- What to do
Everything in the entries below must be output exactly, apart from the pictures.

- Input for this task
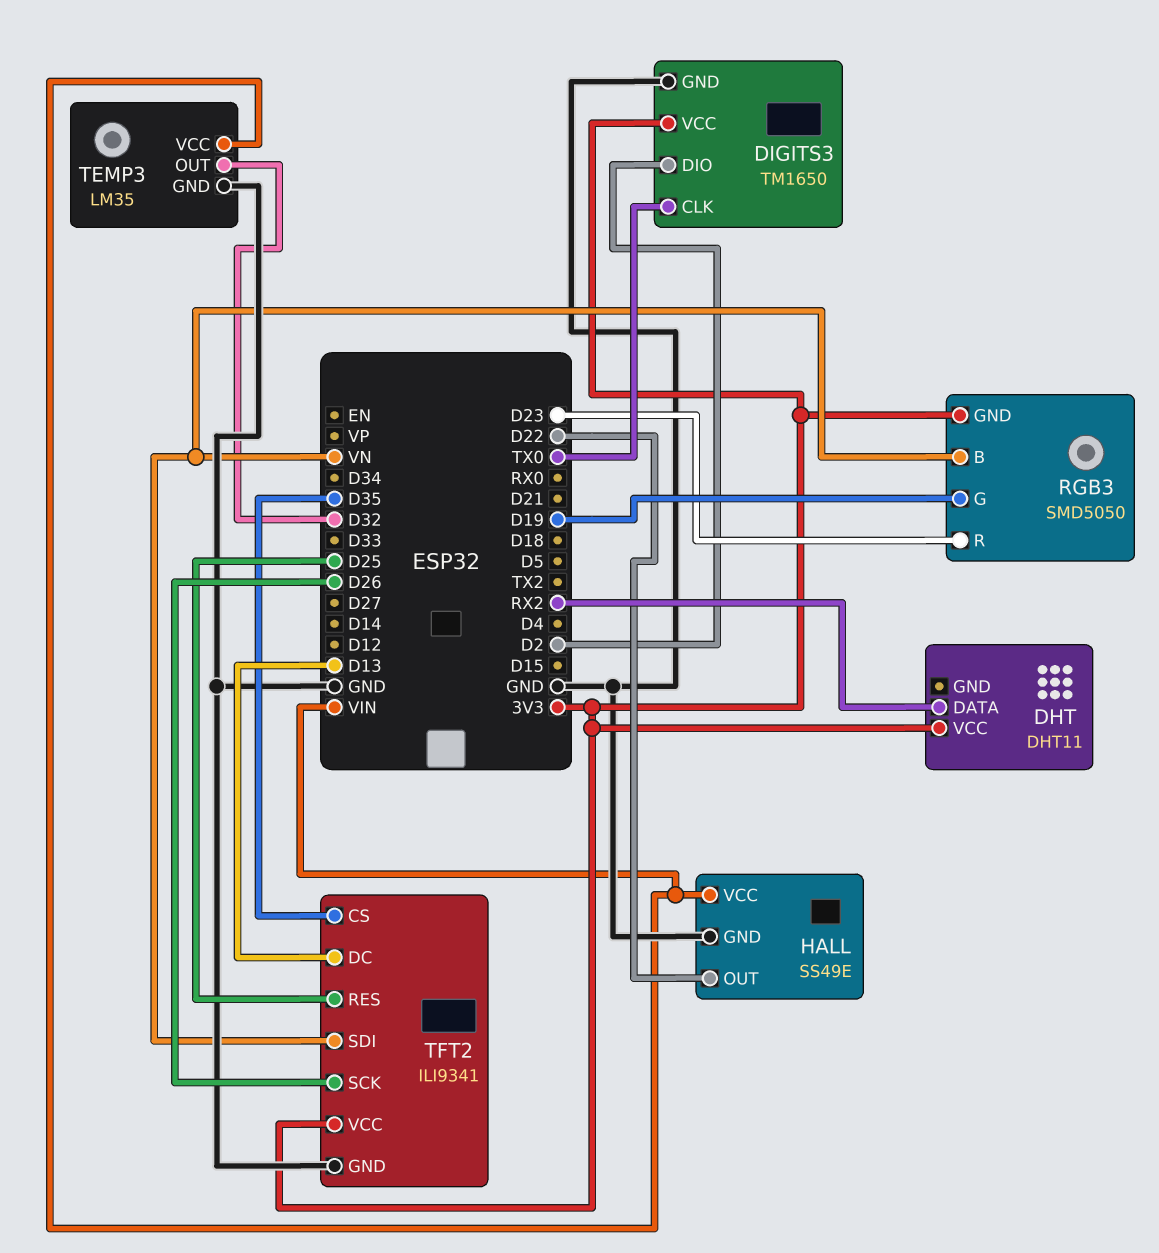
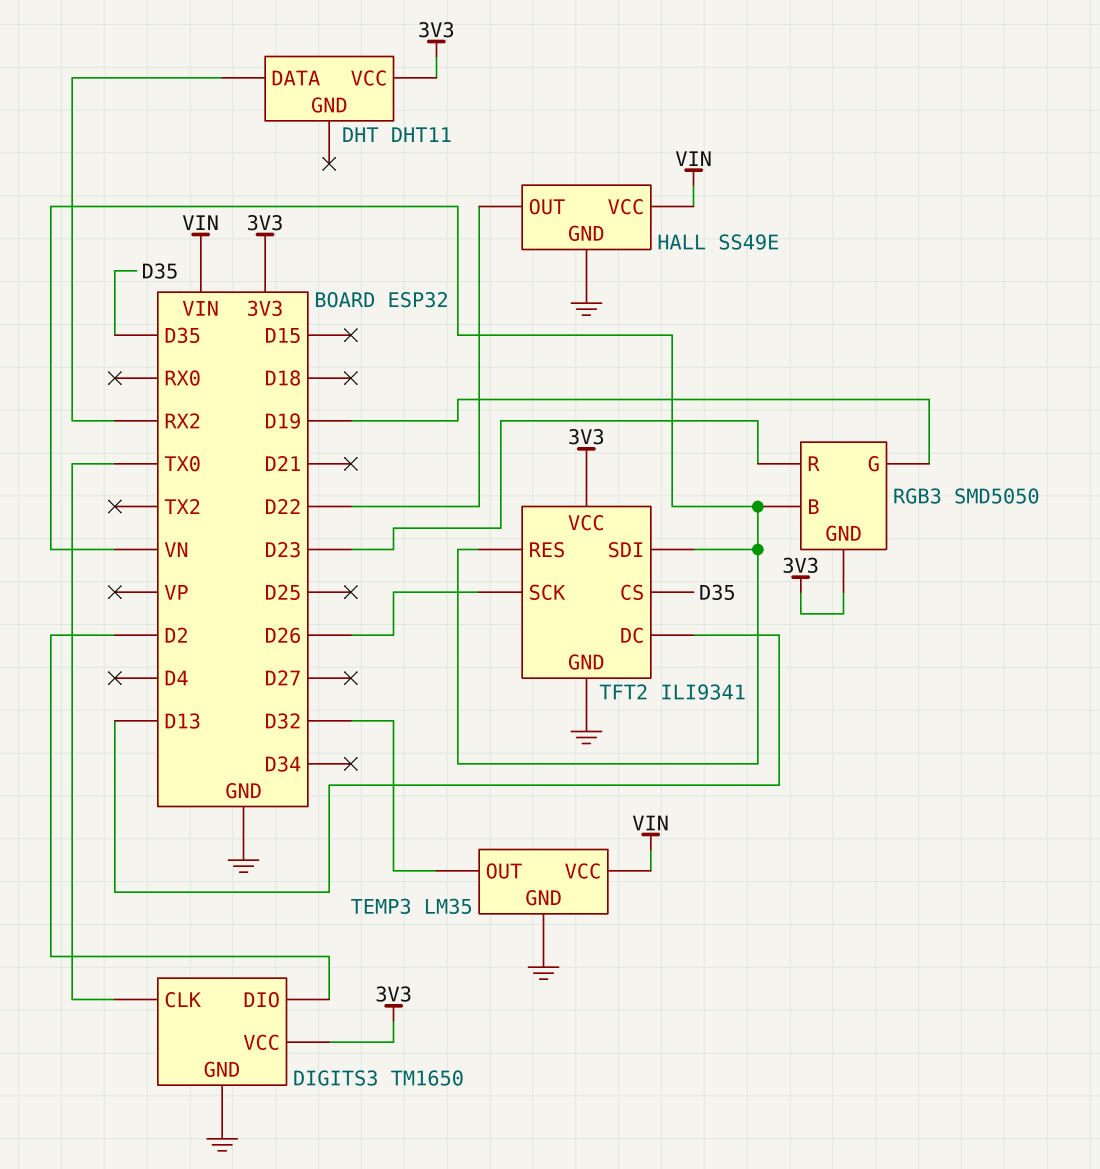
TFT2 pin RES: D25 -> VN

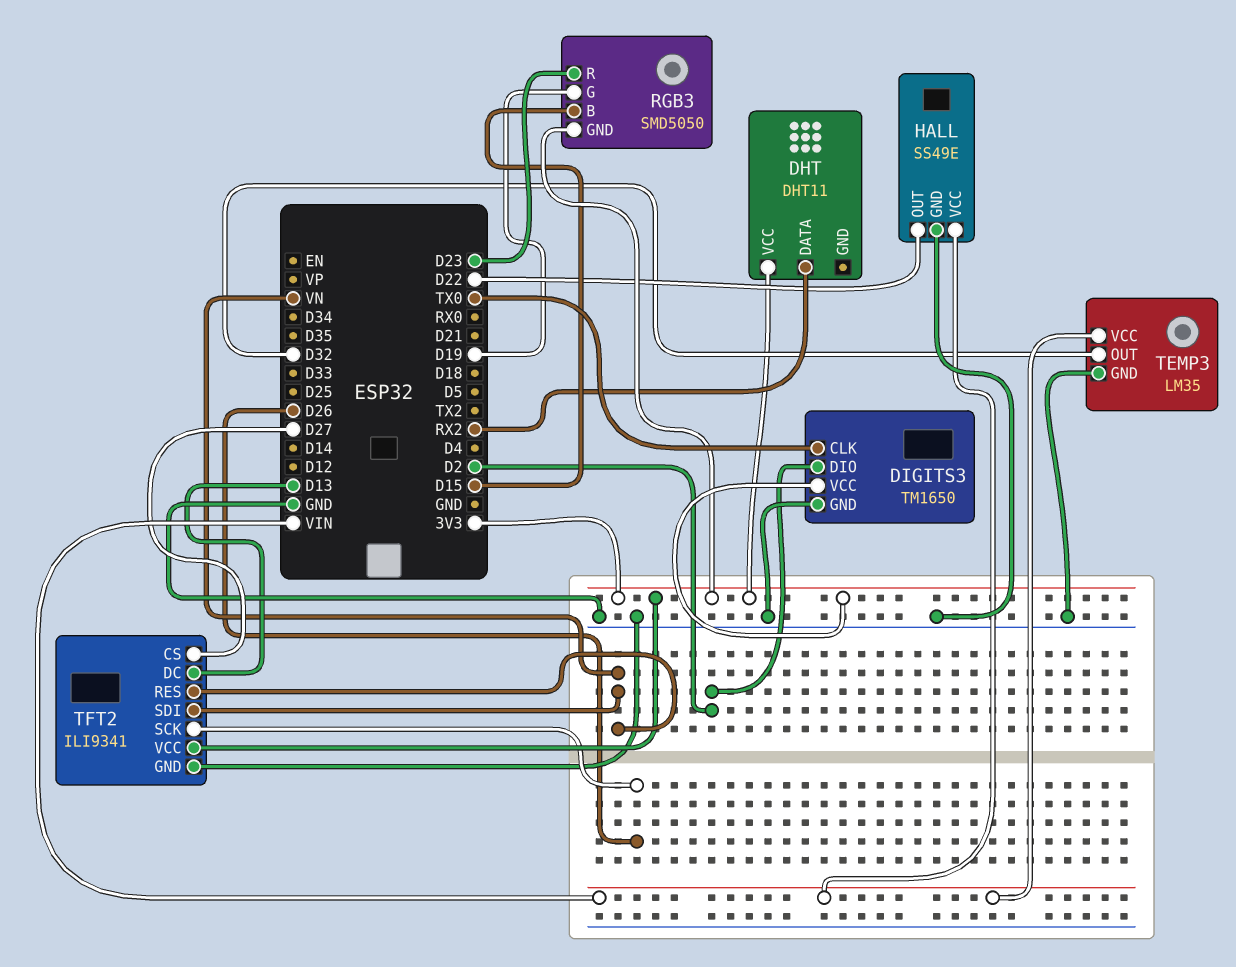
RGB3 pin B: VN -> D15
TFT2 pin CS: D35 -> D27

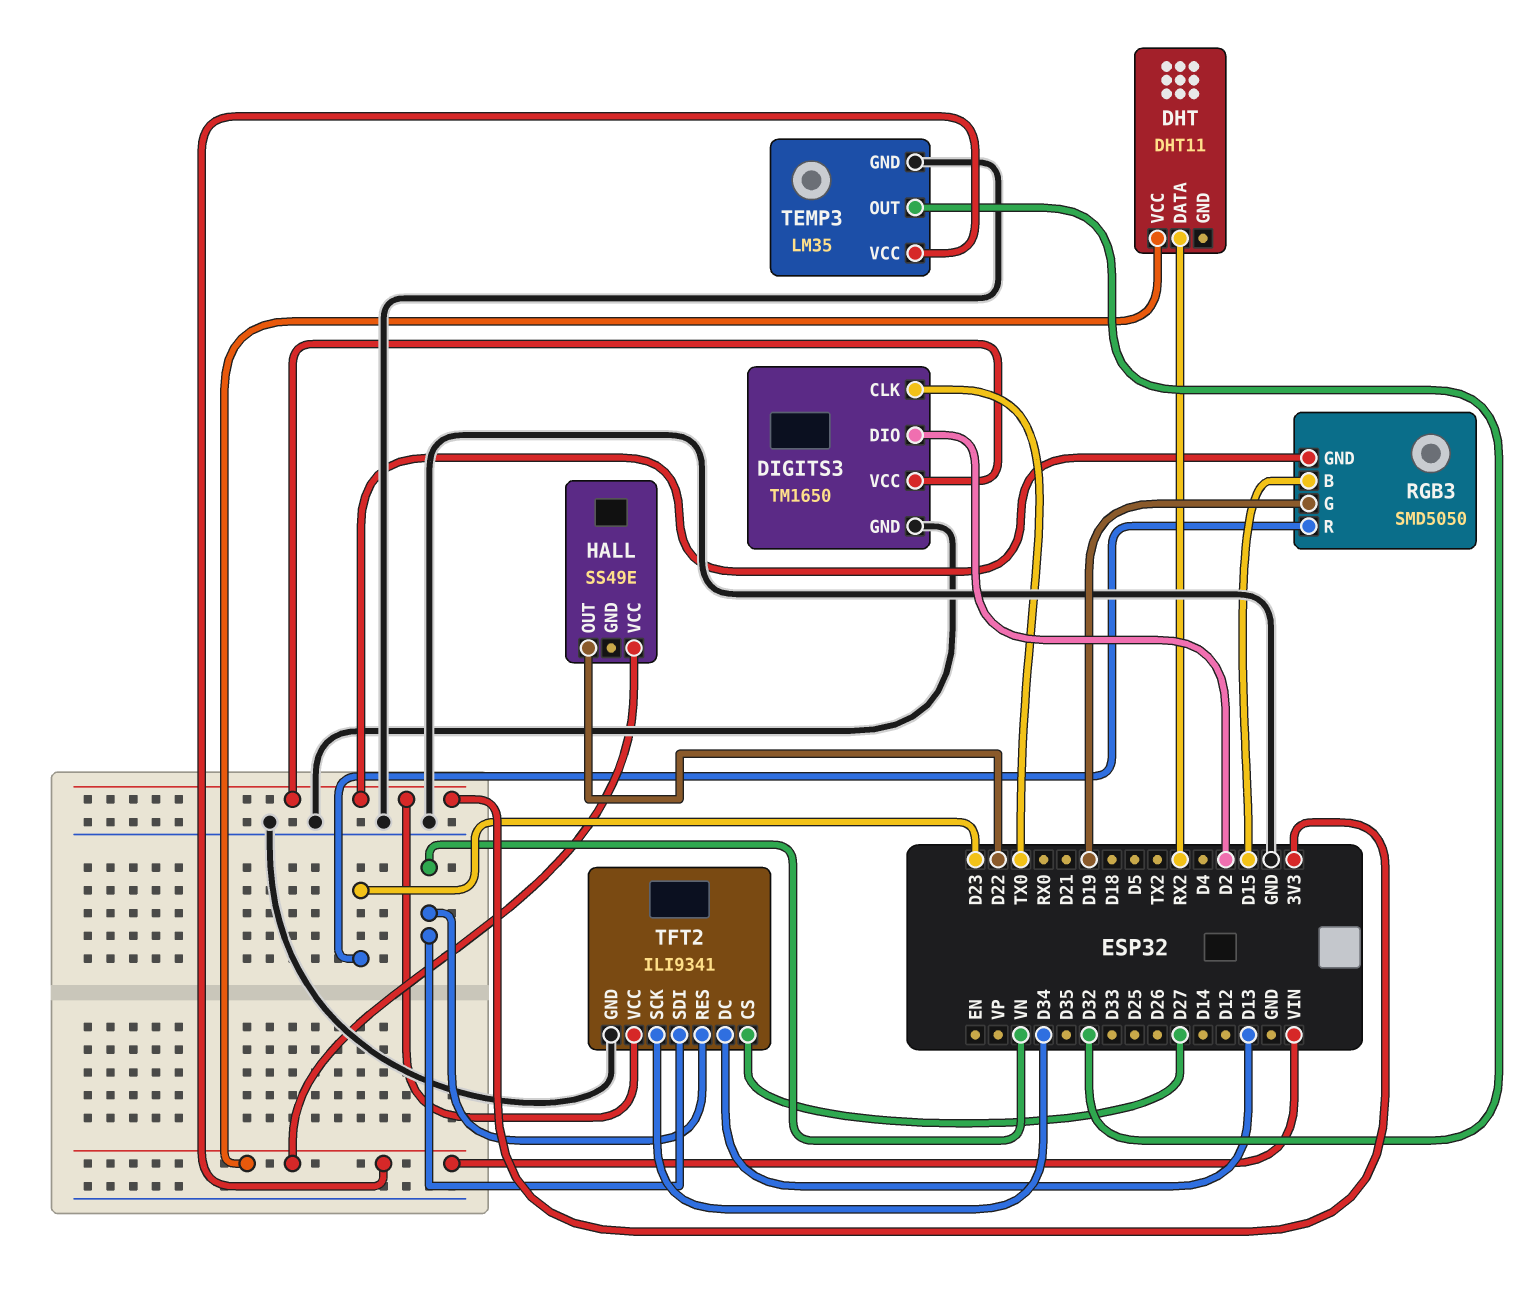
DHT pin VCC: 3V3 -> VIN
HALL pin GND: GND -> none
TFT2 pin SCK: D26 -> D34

- Answer
TFT2 pin RES: D25 -> VN

RGB3 pin B: VN -> D15
TFT2 pin CS: D35 -> D27

DHT pin VCC: 3V3 -> VIN
HALL pin GND: GND -> none
TFT2 pin SCK: D26 -> D34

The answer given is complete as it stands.